## Task instructions
Copy every record verbatim. Leave the pictures out.

Object correspondence data
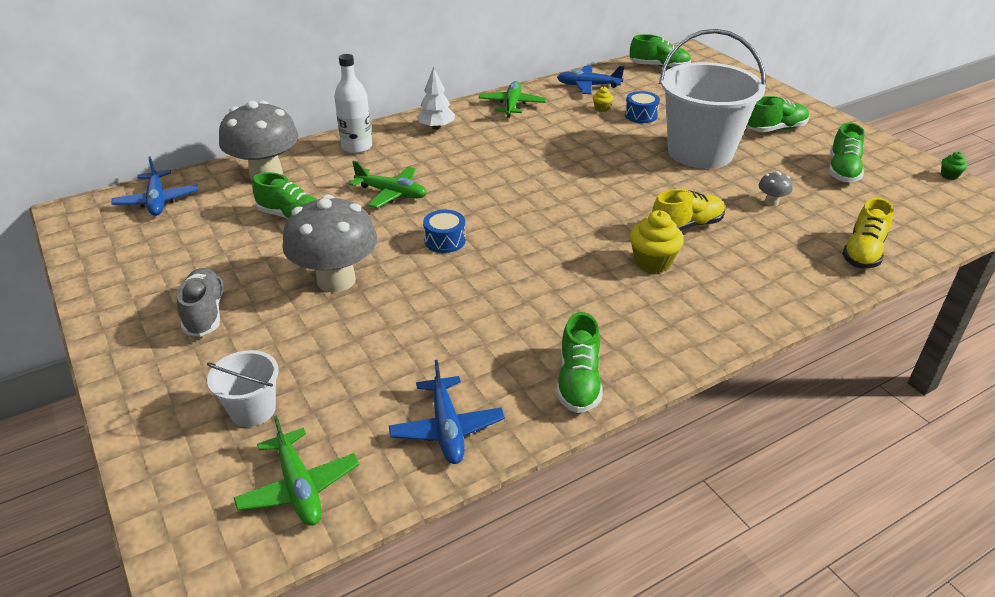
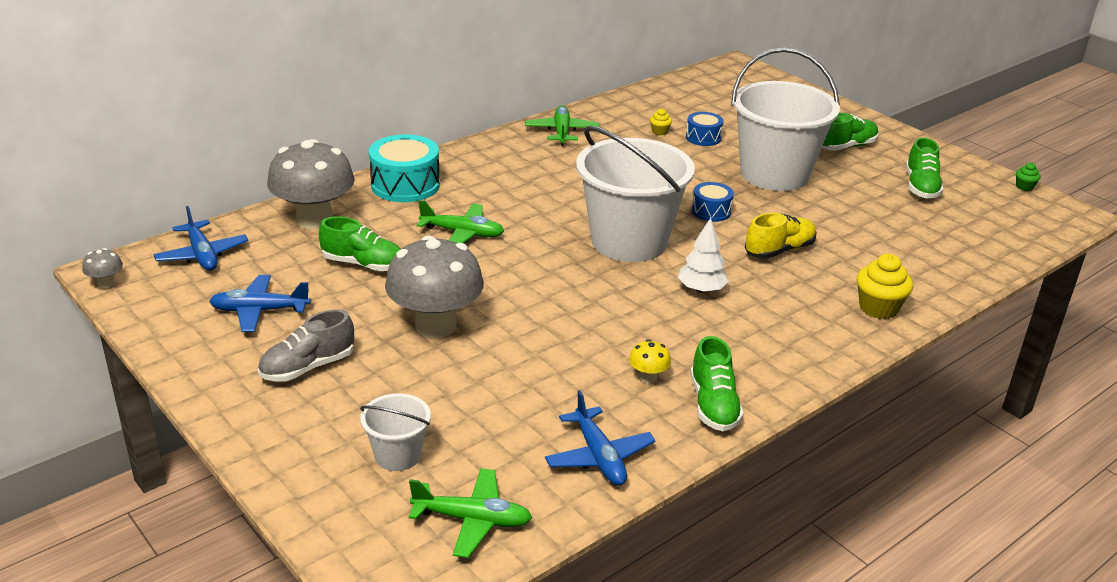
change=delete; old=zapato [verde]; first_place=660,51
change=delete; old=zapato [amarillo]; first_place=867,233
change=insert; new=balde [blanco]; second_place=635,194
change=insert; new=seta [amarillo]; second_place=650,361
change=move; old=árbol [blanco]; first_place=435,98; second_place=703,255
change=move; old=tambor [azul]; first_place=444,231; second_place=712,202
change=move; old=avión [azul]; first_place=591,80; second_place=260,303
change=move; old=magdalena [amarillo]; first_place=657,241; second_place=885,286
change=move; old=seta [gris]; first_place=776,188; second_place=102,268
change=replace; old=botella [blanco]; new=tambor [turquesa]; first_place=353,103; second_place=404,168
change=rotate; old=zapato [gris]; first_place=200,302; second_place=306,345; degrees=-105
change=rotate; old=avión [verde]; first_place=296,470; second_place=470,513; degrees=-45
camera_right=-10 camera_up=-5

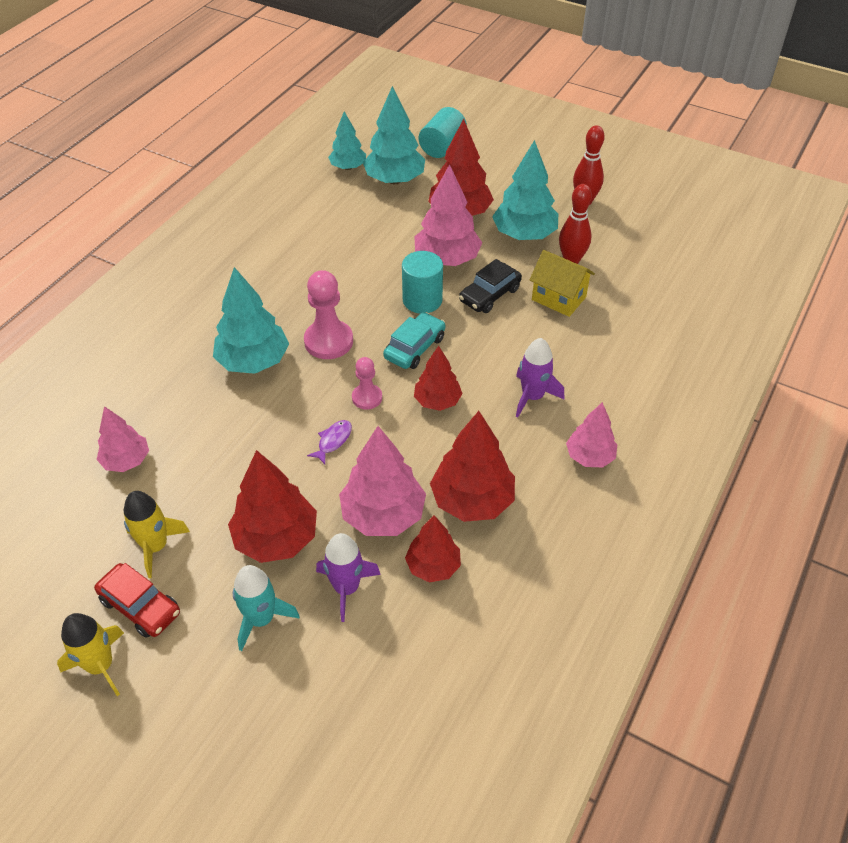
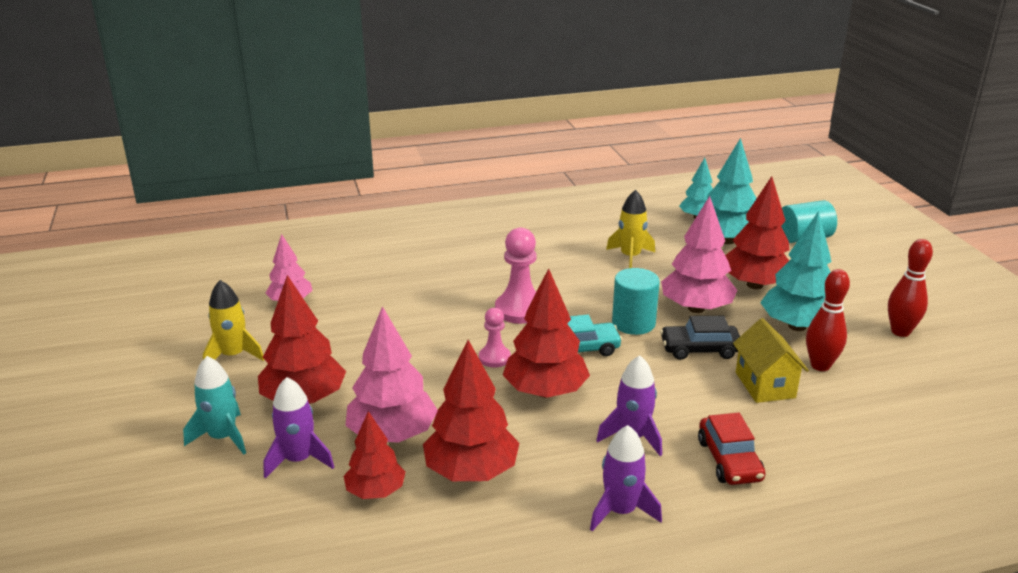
change=delete; old=árbol [turquesa]; first_place=251,320
change=delete; old=pez [morado]; first_place=329,442
change=move; old=cohete [amarillo]; first_place=90,654; second_place=630,229
change=move; old=coche [rojo]; first_place=137,600; second_place=731,449
change=replace; old=árbol [rosa]; new=cohete [morado]; first_place=591,434; second_place=626,478
change=resize; old=árbol [rojo]; first_place=438,378; second_place=546,333; factor=1.61
camera_right=45 camera_up=-20

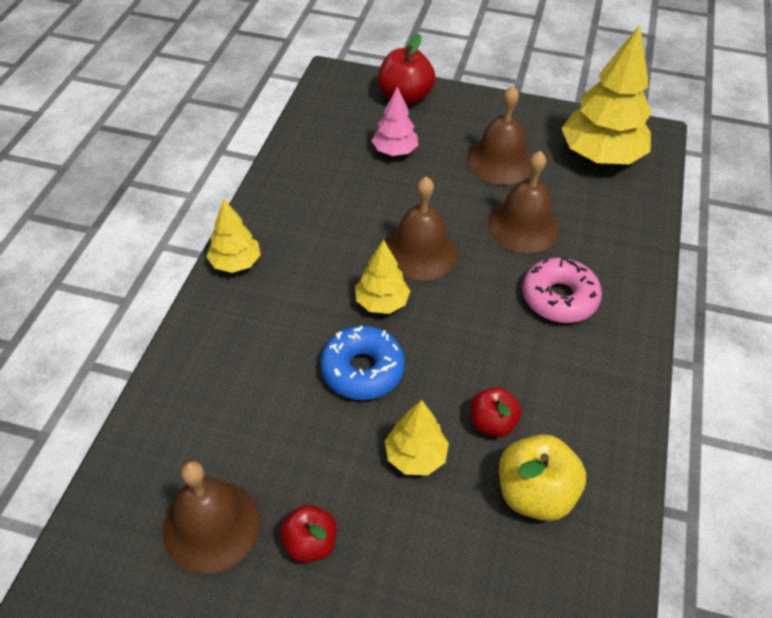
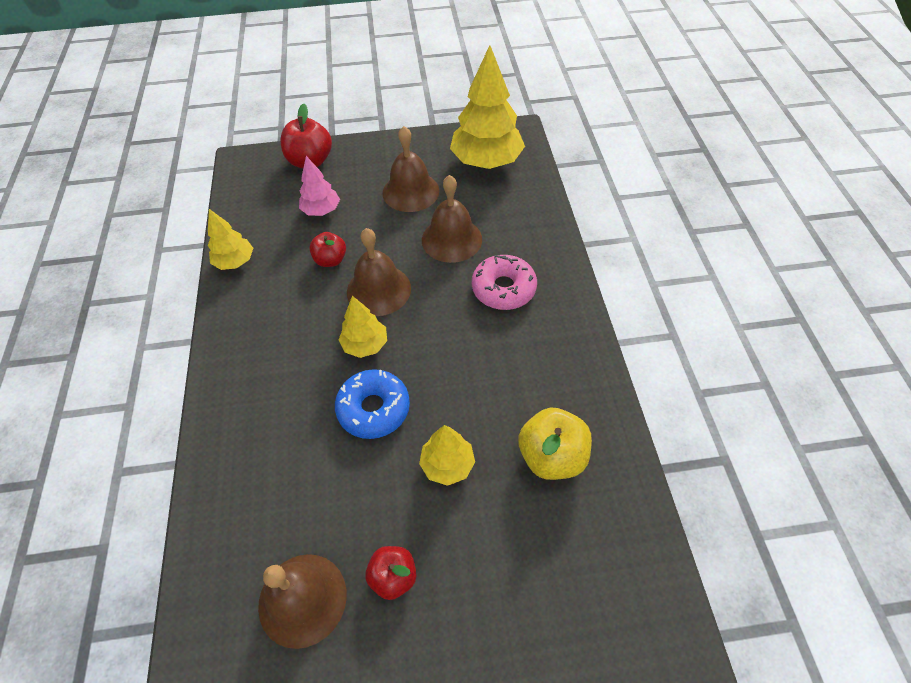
change=move; old=árbol [amarillo]; first_place=233,236; second_place=230,239
change=move; old=manzana [rojo]; first_place=496,412; second_place=327,249
camera_right=-20 camera_up=5

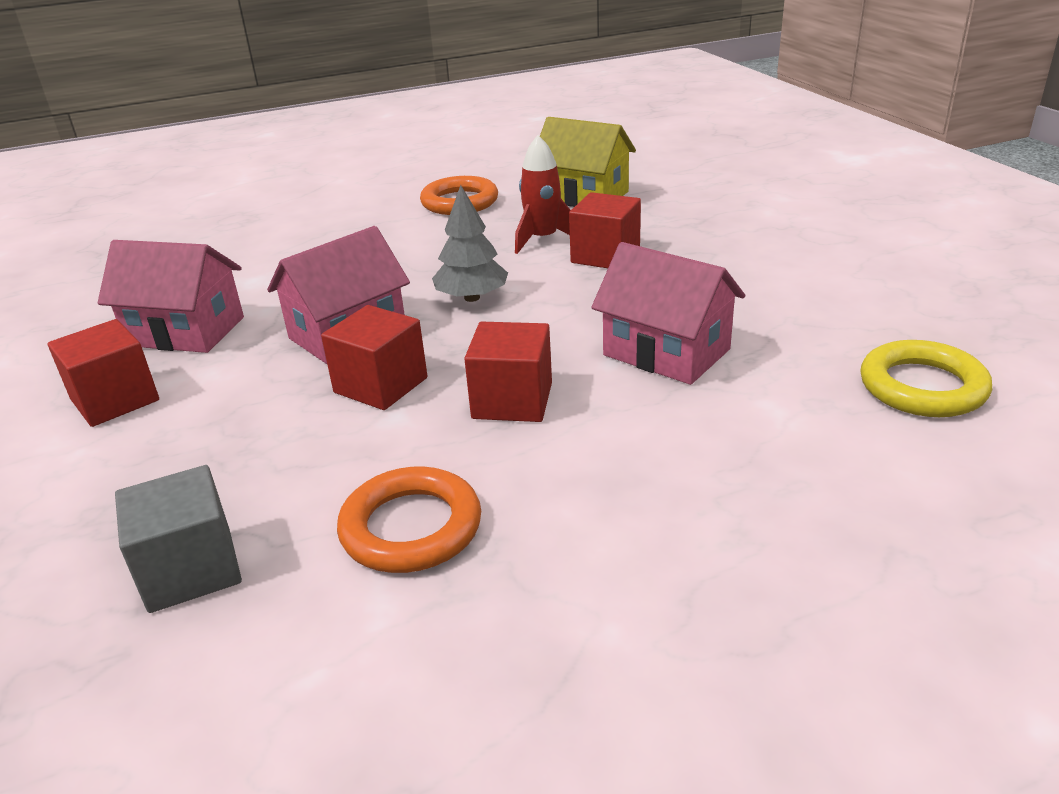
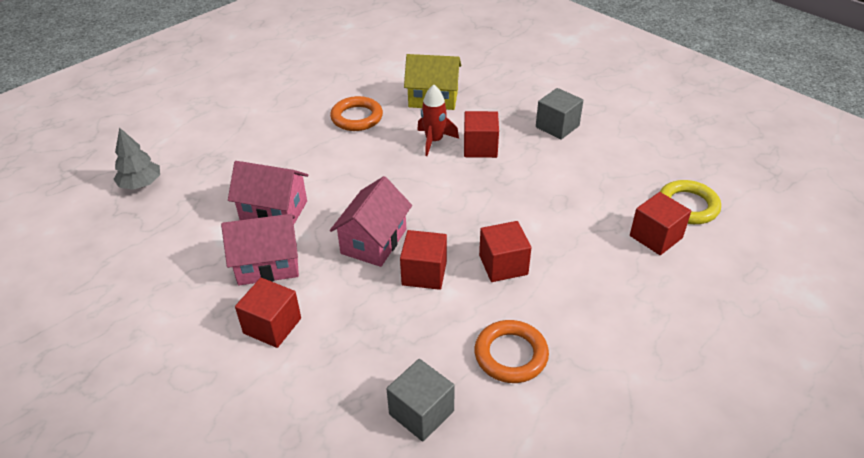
change=insert; new=cubo [gris]; second_place=559,114
change=insert; new=cubo [rojo]; second_place=660,223
change=move; old=árbol [gris]; first_place=470,243; second_place=136,158
change=move; old=casa [rosa]; first_place=668,313; second_place=268,192
camera_right=-25 camera_up=10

## Output below
change=delete; old=zapato [verde]; first_place=660,51
change=delete; old=zapato [amarillo]; first_place=867,233
change=insert; new=balde [blanco]; second_place=635,194
change=insert; new=seta [amarillo]; second_place=650,361
change=move; old=árbol [blanco]; first_place=435,98; second_place=703,255
change=move; old=tambor [azul]; first_place=444,231; second_place=712,202
change=move; old=avión [azul]; first_place=591,80; second_place=260,303
change=move; old=magdalena [amarillo]; first_place=657,241; second_place=885,286
change=move; old=seta [gris]; first_place=776,188; second_place=102,268
change=replace; old=botella [blanco]; new=tambor [turquesa]; first_place=353,103; second_place=404,168
change=rotate; old=zapato [gris]; first_place=200,302; second_place=306,345; degrees=-105
change=rotate; old=avión [verde]; first_place=296,470; second_place=470,513; degrees=-45
camera_right=-10 camera_up=-5

change=delete; old=árbol [turquesa]; first_place=251,320
change=delete; old=pez [morado]; first_place=329,442
change=move; old=cohete [amarillo]; first_place=90,654; second_place=630,229
change=move; old=coche [rojo]; first_place=137,600; second_place=731,449
change=replace; old=árbol [rosa]; new=cohete [morado]; first_place=591,434; second_place=626,478
change=resize; old=árbol [rojo]; first_place=438,378; second_place=546,333; factor=1.61
camera_right=45 camera_up=-20

change=move; old=árbol [amarillo]; first_place=233,236; second_place=230,239
change=move; old=manzana [rojo]; first_place=496,412; second_place=327,249
camera_right=-20 camera_up=5

change=insert; new=cubo [gris]; second_place=559,114
change=insert; new=cubo [rojo]; second_place=660,223
change=move; old=árbol [gris]; first_place=470,243; second_place=136,158
change=move; old=casa [rosa]; first_place=668,313; second_place=268,192
camera_right=-25 camera_up=10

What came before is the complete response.